AIM OF THE TASK: All lines in the data that hold the word "brown" need copying.

[Object change listings]
===============
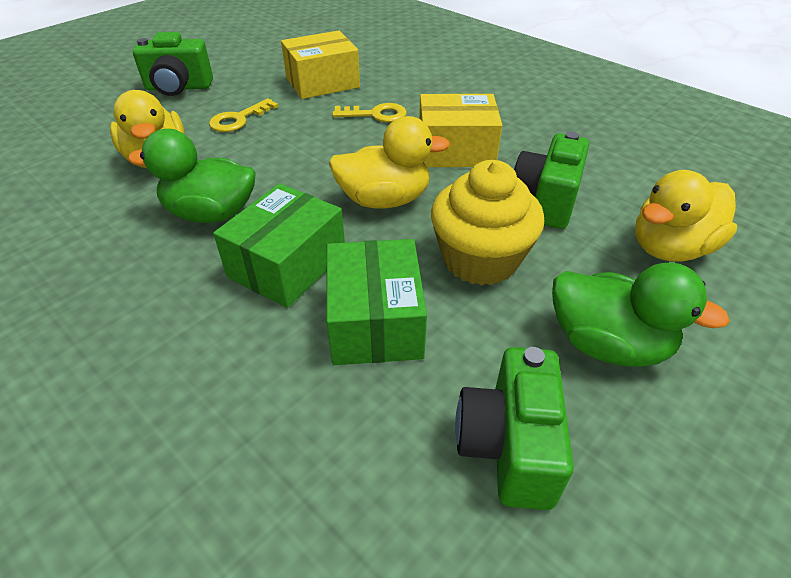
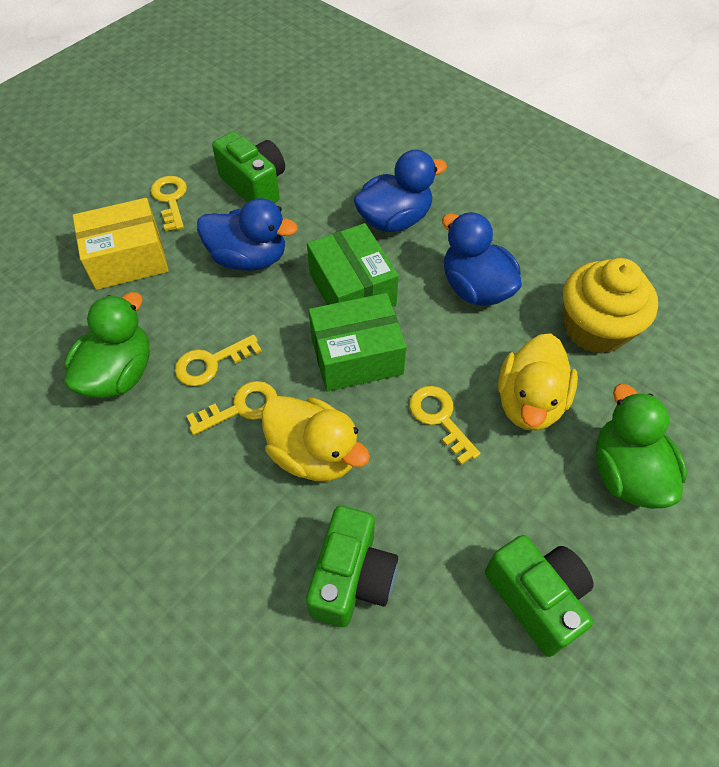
blue duck: 0 -> 3
yellow box: 2 -> 1
yellow duck: 3 -> 2
yellow key: 2 -> 4

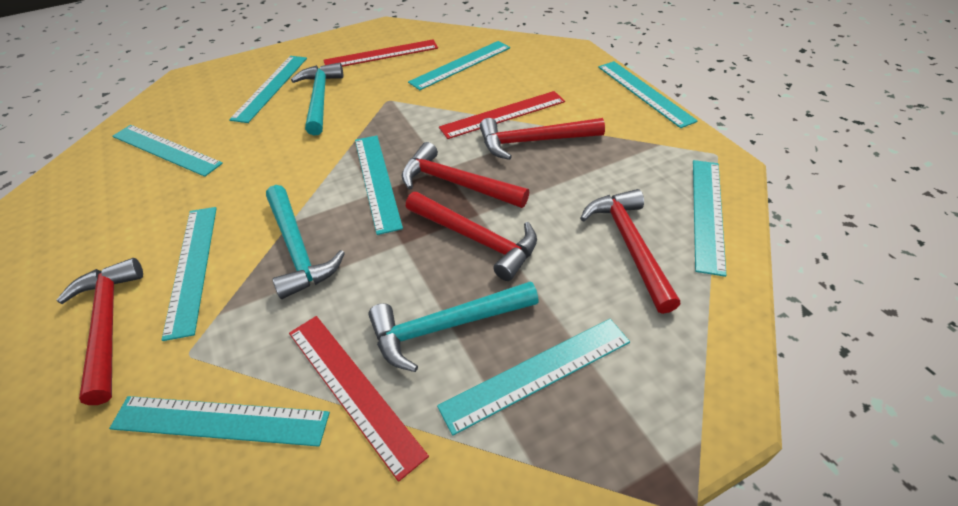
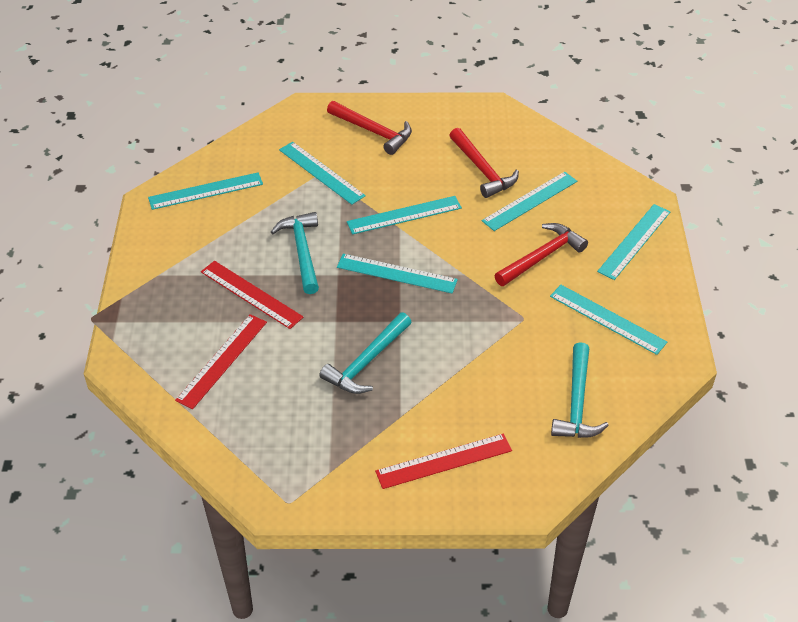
red hammer: 5 -> 3
turquoise ruler: 9 -> 7

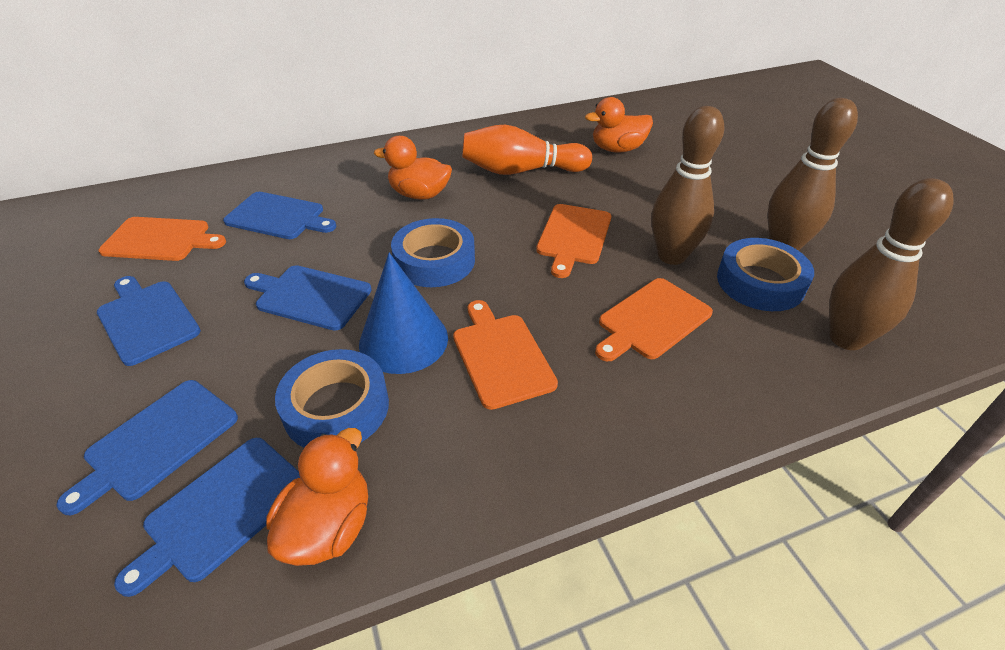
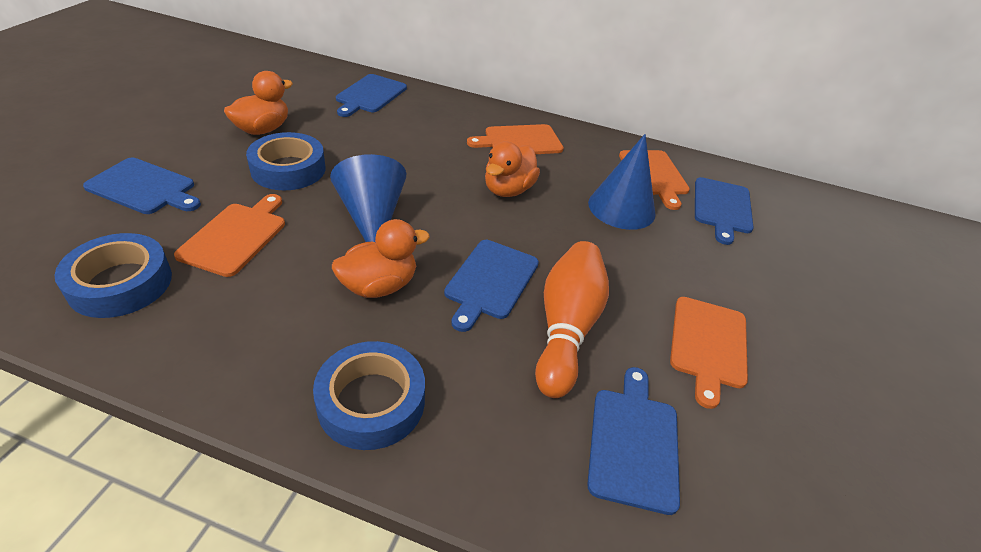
blue cone: 1 -> 2
brown bowling pin: 3 -> 0

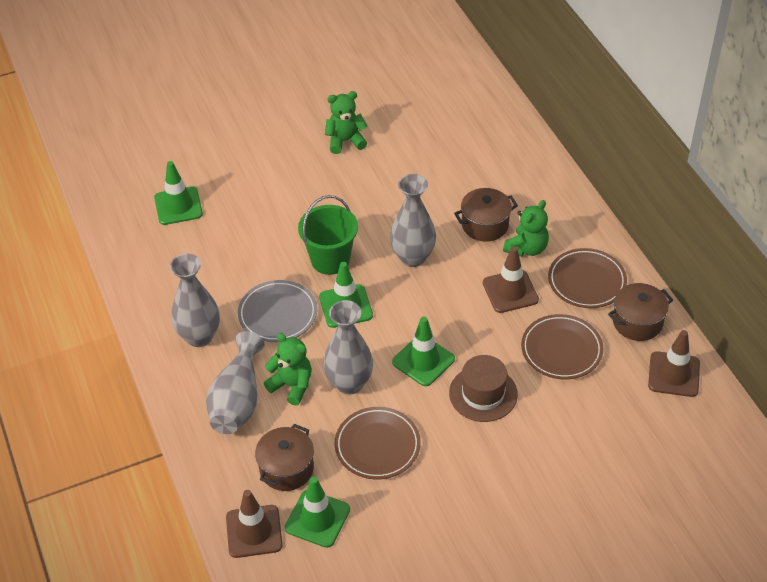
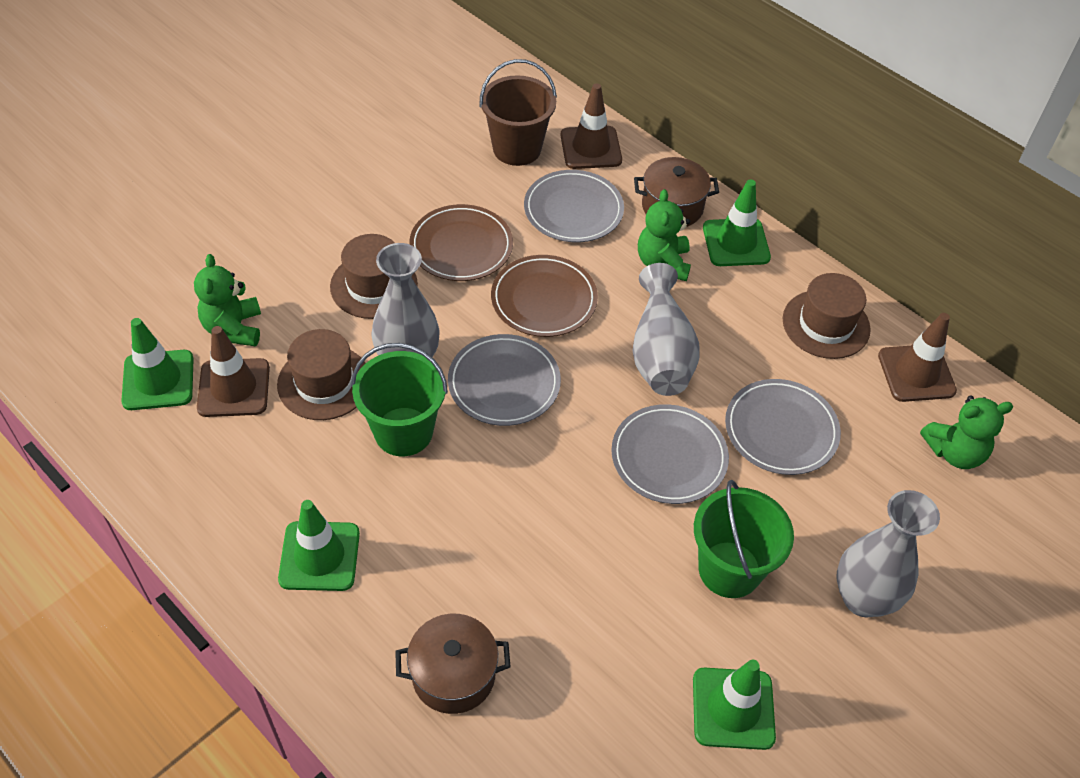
brown bucket: 0 -> 1
brown hat: 1 -> 3
brown plate: 3 -> 2
brown pot: 3 -> 2
green bucket: 1 -> 2
grey plate: 1 -> 4
grey vase: 4 -> 3

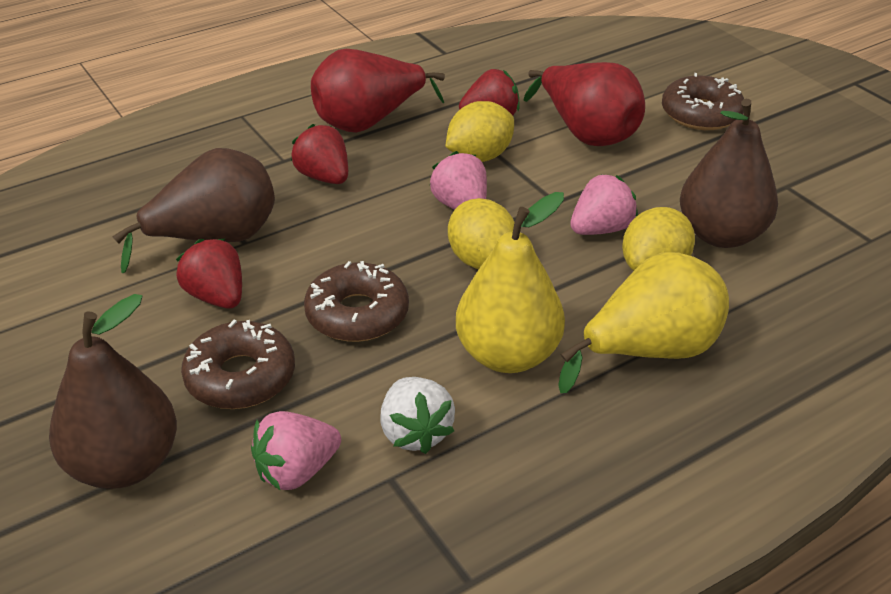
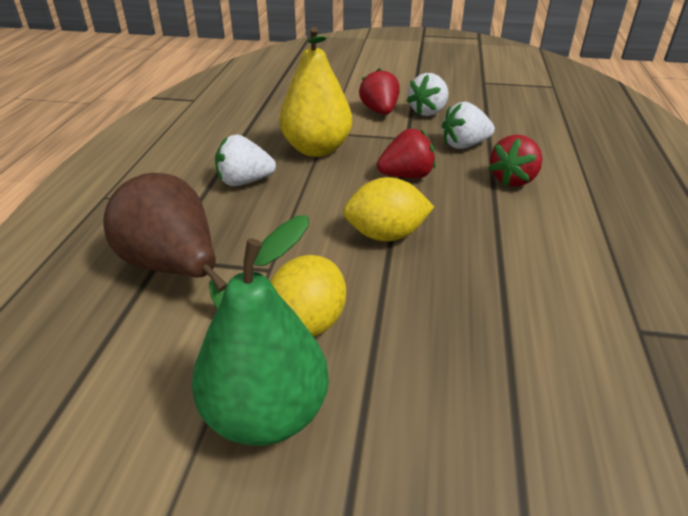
brown donut: 3 -> 0
brown pear: 3 -> 1
green pear: 0 -> 1
pink strawberry: 3 -> 0
red pear: 2 -> 0
white strawberry: 1 -> 3
yellow lemon: 3 -> 2
yellow pear: 2 -> 1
===============
TASK RESPONSE:
brown bowling pin: 3 -> 0
brown bucket: 0 -> 1
brown hat: 1 -> 3
brown plate: 3 -> 2
brown pot: 3 -> 2
brown donut: 3 -> 0
brown pear: 3 -> 1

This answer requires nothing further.